• [Action item] Only the text belongs in the answer: every line of the records below, transcribed exactly.

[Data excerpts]
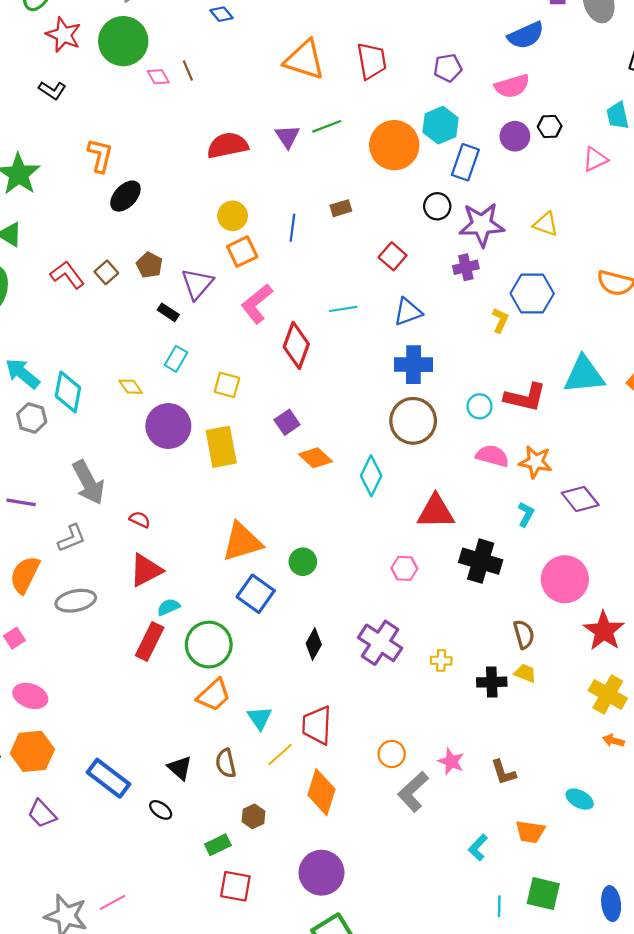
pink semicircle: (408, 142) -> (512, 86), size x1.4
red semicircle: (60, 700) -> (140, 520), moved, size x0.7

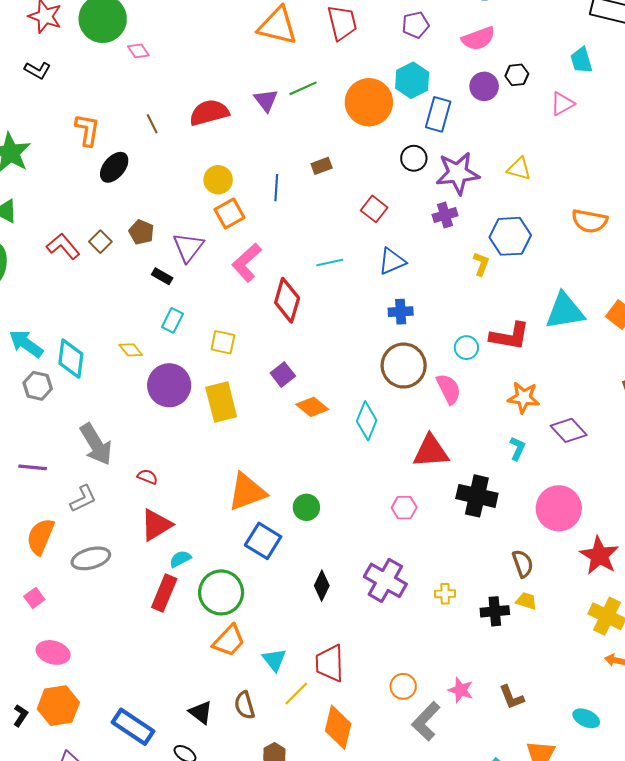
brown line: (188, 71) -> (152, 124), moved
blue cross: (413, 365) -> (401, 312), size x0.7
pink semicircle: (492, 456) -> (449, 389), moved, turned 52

• [Task response]
pink semicircle: (408, 142) -> (512, 86), size x1.4
red semicircle: (60, 700) -> (140, 520), moved, size x0.7

brown line: (188, 71) -> (152, 124), moved
blue cross: (413, 365) -> (401, 312), size x0.7
pink semicircle: (492, 456) -> (449, 389), moved, turned 52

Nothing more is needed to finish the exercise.